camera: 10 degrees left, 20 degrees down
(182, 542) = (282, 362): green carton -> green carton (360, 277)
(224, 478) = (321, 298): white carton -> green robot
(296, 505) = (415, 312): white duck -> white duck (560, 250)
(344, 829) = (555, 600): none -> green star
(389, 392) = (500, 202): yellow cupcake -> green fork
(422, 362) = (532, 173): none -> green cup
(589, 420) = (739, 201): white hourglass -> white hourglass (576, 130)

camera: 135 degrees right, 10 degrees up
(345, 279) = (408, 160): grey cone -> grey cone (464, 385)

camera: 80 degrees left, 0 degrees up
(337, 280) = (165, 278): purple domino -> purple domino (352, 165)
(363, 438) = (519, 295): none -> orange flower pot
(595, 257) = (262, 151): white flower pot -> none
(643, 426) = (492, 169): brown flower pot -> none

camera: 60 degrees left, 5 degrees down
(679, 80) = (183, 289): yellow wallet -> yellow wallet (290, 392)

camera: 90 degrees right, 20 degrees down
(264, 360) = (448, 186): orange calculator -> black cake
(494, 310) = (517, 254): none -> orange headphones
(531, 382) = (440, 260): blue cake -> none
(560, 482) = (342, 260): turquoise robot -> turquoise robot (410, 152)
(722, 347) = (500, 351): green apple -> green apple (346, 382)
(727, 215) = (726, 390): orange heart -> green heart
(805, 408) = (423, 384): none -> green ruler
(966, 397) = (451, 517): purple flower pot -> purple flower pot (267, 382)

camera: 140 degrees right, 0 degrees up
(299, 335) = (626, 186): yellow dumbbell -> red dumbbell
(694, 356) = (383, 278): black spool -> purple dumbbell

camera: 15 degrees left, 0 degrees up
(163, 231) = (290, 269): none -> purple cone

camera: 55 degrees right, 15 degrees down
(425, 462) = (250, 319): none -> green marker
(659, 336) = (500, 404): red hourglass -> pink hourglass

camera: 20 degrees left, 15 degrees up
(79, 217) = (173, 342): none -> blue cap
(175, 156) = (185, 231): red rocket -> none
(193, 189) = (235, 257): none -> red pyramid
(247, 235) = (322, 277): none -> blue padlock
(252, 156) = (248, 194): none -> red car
----
--- ABOUT THIS TASK ---
Restate the listing word for word.

--- RESULT OF THE EXERCISE ---
camera: 10 degrees left, 20 degrees down
(182, 542) = (282, 362): green carton -> green carton (360, 277)
(224, 478) = (321, 298): white carton -> green robot
(296, 505) = (415, 312): white duck -> white duck (560, 250)
(344, 829) = (555, 600): none -> green star
(389, 392) = (500, 202): yellow cupcake -> green fork
(422, 362) = (532, 173): none -> green cup
(589, 420) = (739, 201): white hourglass -> white hourglass (576, 130)

camera: 135 degrees right, 10 degrees up
(345, 279) = (408, 160): grey cone -> grey cone (464, 385)

camera: 80 degrees left, 0 degrees up
(337, 280) = (165, 278): purple domino -> purple domino (352, 165)
(363, 438) = (519, 295): none -> orange flower pot
(595, 257) = (262, 151): white flower pot -> none
(643, 426) = (492, 169): brown flower pot -> none

camera: 60 degrees left, 5 degrees down
(679, 80) = (183, 289): yellow wallet -> yellow wallet (290, 392)

camera: 90 degrees right, 20 degrees down
(264, 360) = (448, 186): orange calculator -> black cake
(494, 310) = (517, 254): none -> orange headphones
(531, 382) = (440, 260): blue cake -> none
(560, 482) = (342, 260): turquoise robot -> turquoise robot (410, 152)
(722, 347) = (500, 351): green apple -> green apple (346, 382)
(727, 215) = (726, 390): orange heart -> green heart
(805, 408) = (423, 384): none -> green ruler
(966, 397) = (451, 517): purple flower pot -> purple flower pot (267, 382)

camera: 140 degrees right, 0 degrees up
(299, 335) = (626, 186): yellow dumbbell -> red dumbbell
(694, 356) = (383, 278): black spool -> purple dumbbell

camera: 15 degrees left, 0 degrees up
(163, 231) = (290, 269): none -> purple cone

camera: 55 degrees right, 15 degrees down
(425, 462) = (250, 319): none -> green marker
(659, 336) = (500, 404): red hourglass -> pink hourglass

camera: 20 degrees left, 15 degrees up
(79, 217) = (173, 342): none -> blue cap
(175, 156) = (185, 231): red rocket -> none
(193, 189) = (235, 257): none -> red pyramid
(247, 235) = (322, 277): none -> blue padlock
(252, 156) = (248, 194): none -> red car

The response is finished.